Change detection outputs:
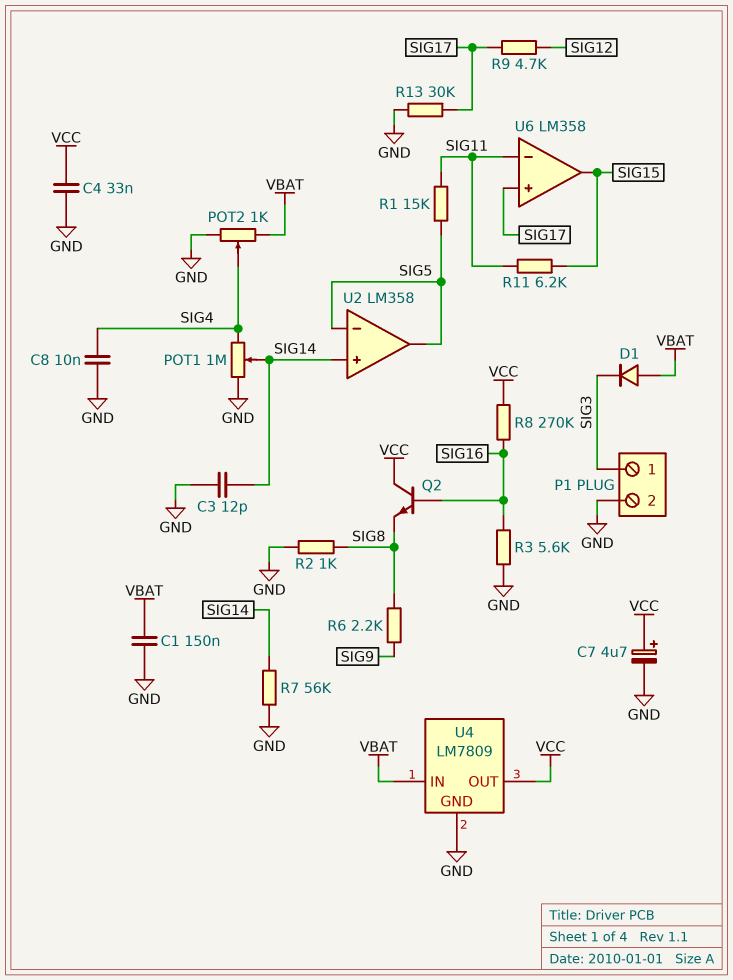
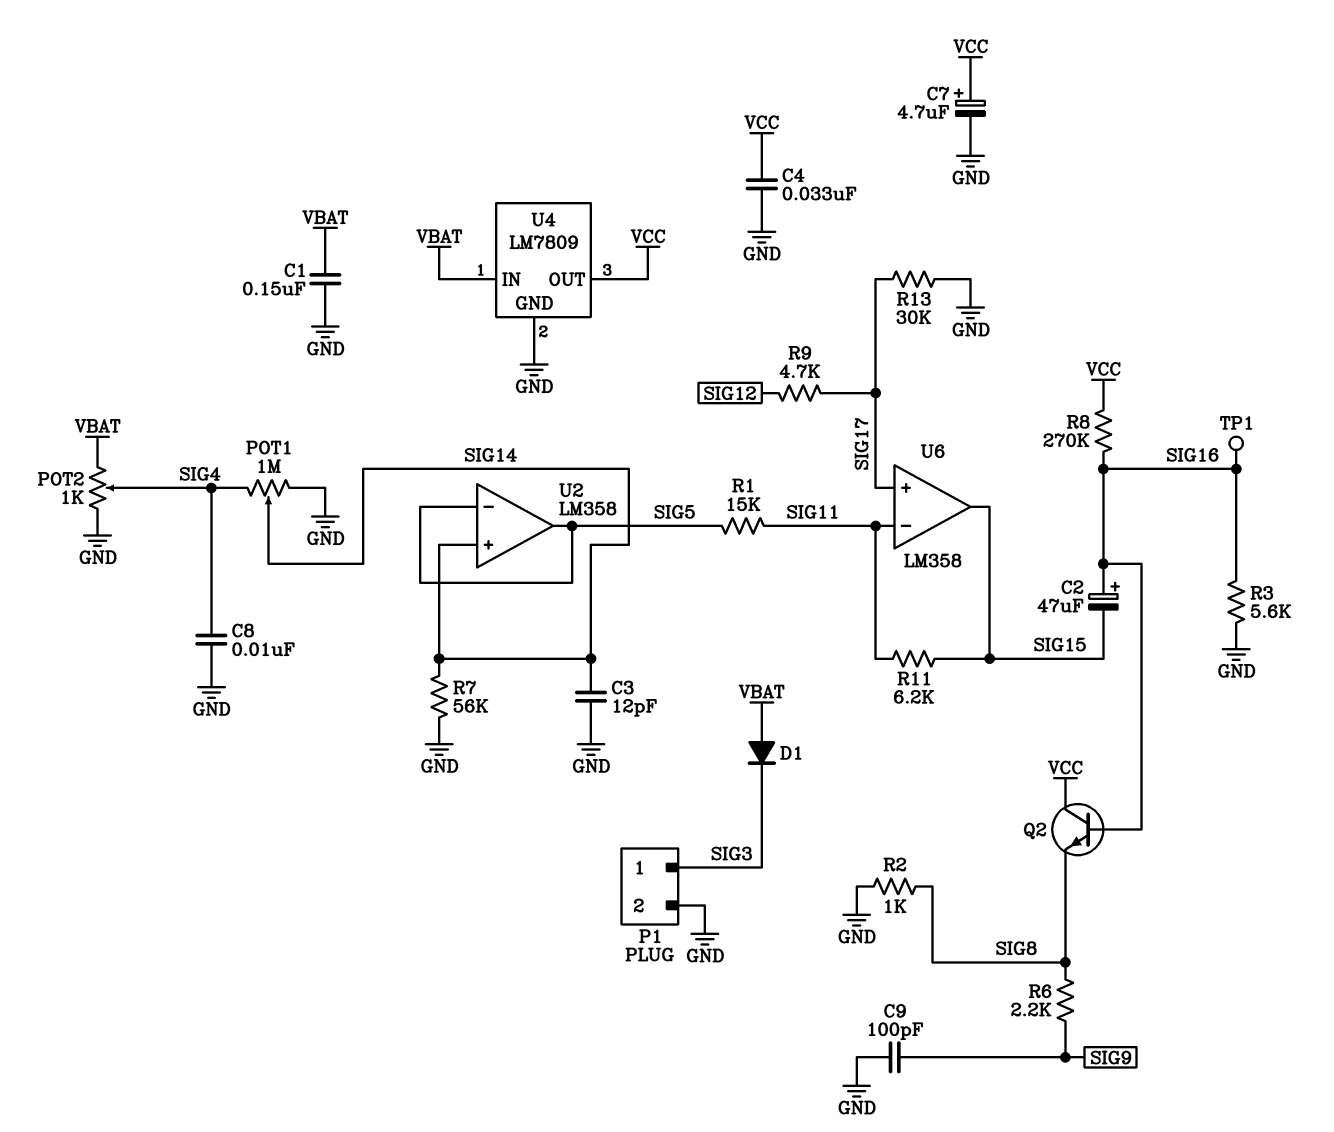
C2: none -> 47uF (plus SIG16, minus SIG15)
C9: none -> 100pF (GND, SIG9)
TP1: none -> test point (SIG16)

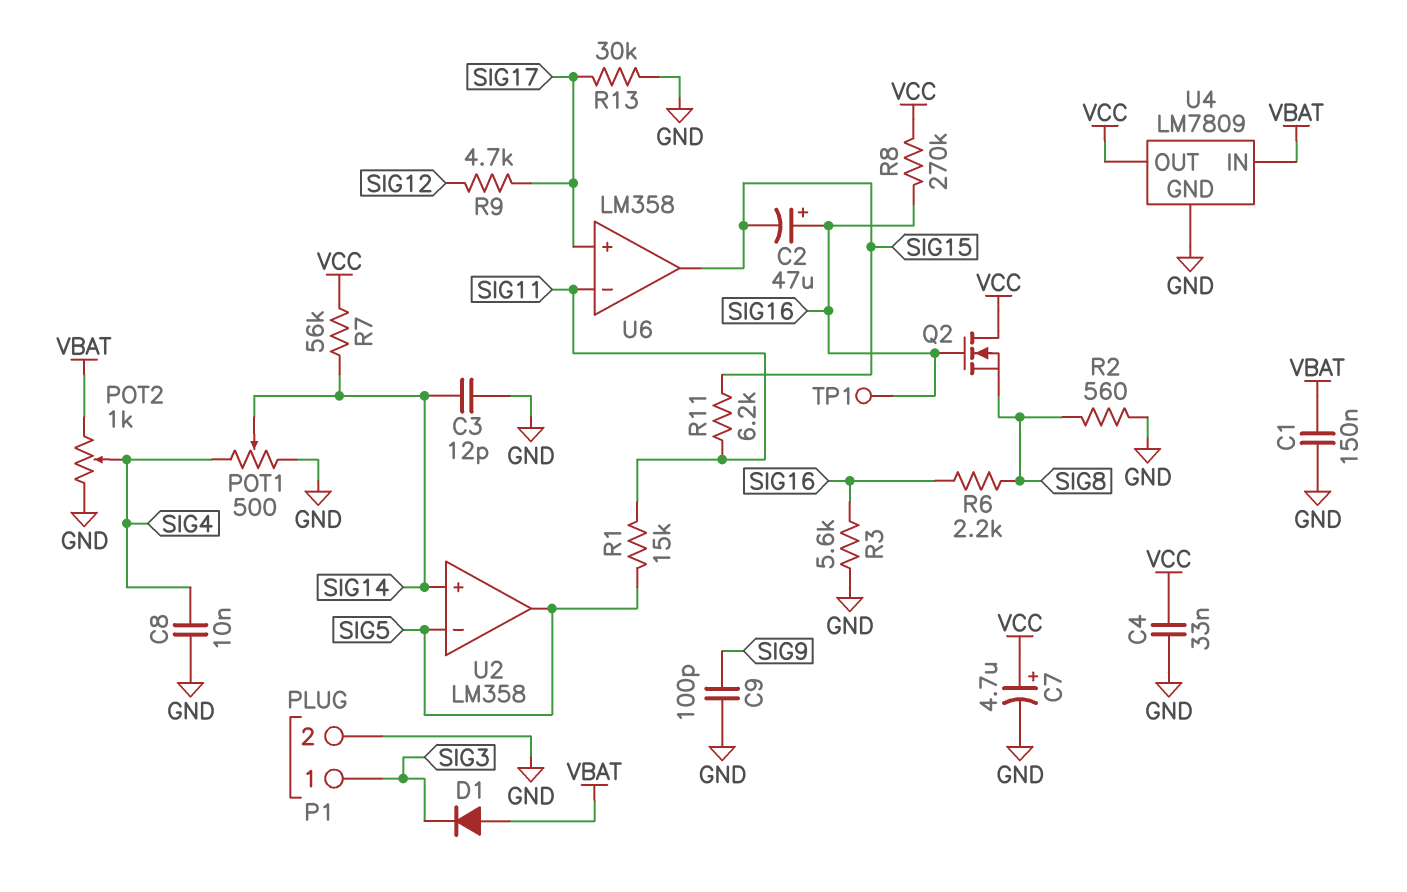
POT1: 1M (GND, SIG4, wiper SIG14) -> 500 (GND, SIG4, wiper SIG14)
Q2: NPN (B SIG16, C VCC, E SIG8) -> NMOS (G SIG16, D VCC, S SIG8)
R2: 1k (GND, SIG8) -> 560 (GND, SIG8)
R6: 2.2k (SIG8, SIG9) -> 2.2k (SIG8, SIG16)
R7: 56k (GND, SIG14) -> 56k (SIG14, VCC)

* _TASK TO COMPLETE_:
Without any of the pictures, repeat the entries above word for word.

* _TASK ANSWER_:
C2: none -> 47uF (plus SIG16, minus SIG15)
C9: none -> 100pF (GND, SIG9)
TP1: none -> test point (SIG16)

POT1: 1M (GND, SIG4, wiper SIG14) -> 500 (GND, SIG4, wiper SIG14)
Q2: NPN (B SIG16, C VCC, E SIG8) -> NMOS (G SIG16, D VCC, S SIG8)
R2: 1k (GND, SIG8) -> 560 (GND, SIG8)
R6: 2.2k (SIG8, SIG9) -> 2.2k (SIG8, SIG16)
R7: 56k (GND, SIG14) -> 56k (SIG14, VCC)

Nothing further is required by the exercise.